» **TASK TO CARRY OUT**
Retype all the records below exactly as they are, with no image carried over.

[Shape scene image sequences]
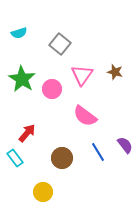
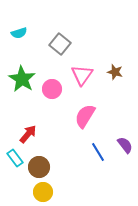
pink semicircle: rotated 85 degrees clockwise
red arrow: moved 1 px right, 1 px down
brown circle: moved 23 px left, 9 px down
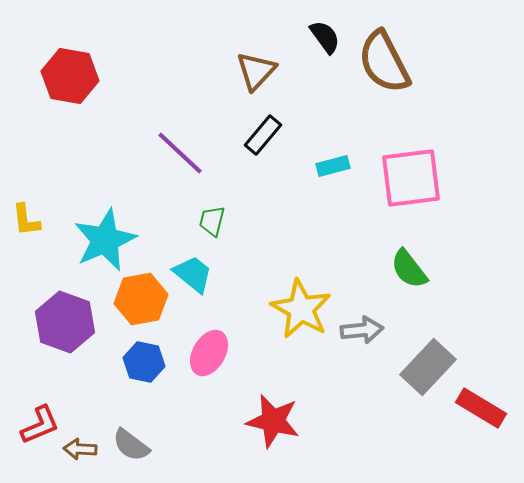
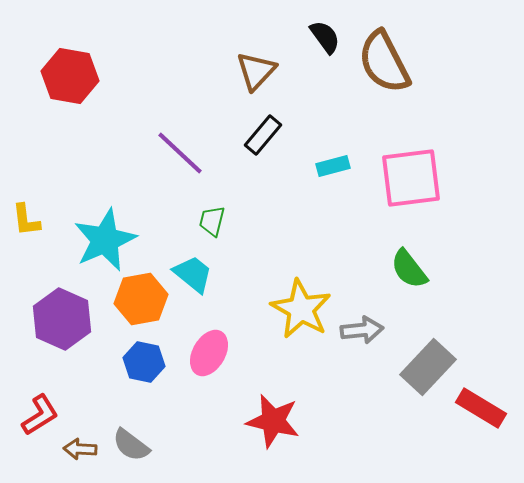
purple hexagon: moved 3 px left, 3 px up; rotated 4 degrees clockwise
red L-shape: moved 10 px up; rotated 9 degrees counterclockwise
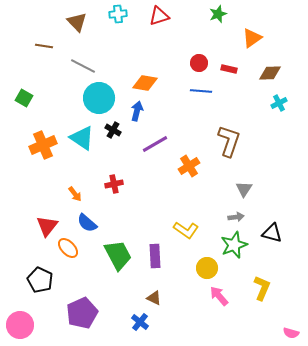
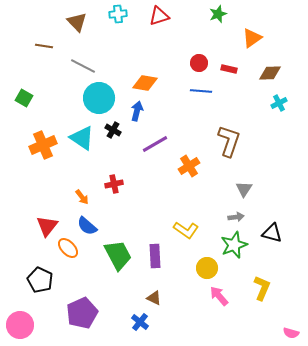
orange arrow at (75, 194): moved 7 px right, 3 px down
blue semicircle at (87, 223): moved 3 px down
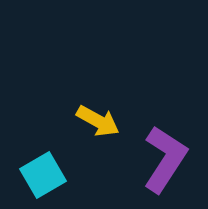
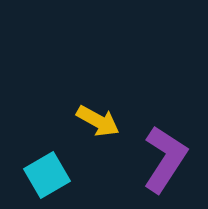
cyan square: moved 4 px right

» **ANSWER TO THE EXERCISE**
pink semicircle: rotated 85 degrees clockwise
red arrow: moved 1 px right, 1 px down
brown circle: moved 23 px left, 9 px down
purple hexagon: moved 3 px left, 3 px up; rotated 4 degrees clockwise
red L-shape: moved 10 px up; rotated 9 degrees counterclockwise
orange arrow at (75, 194): moved 7 px right, 3 px down
blue semicircle at (87, 223): moved 3 px down
cyan square: moved 4 px right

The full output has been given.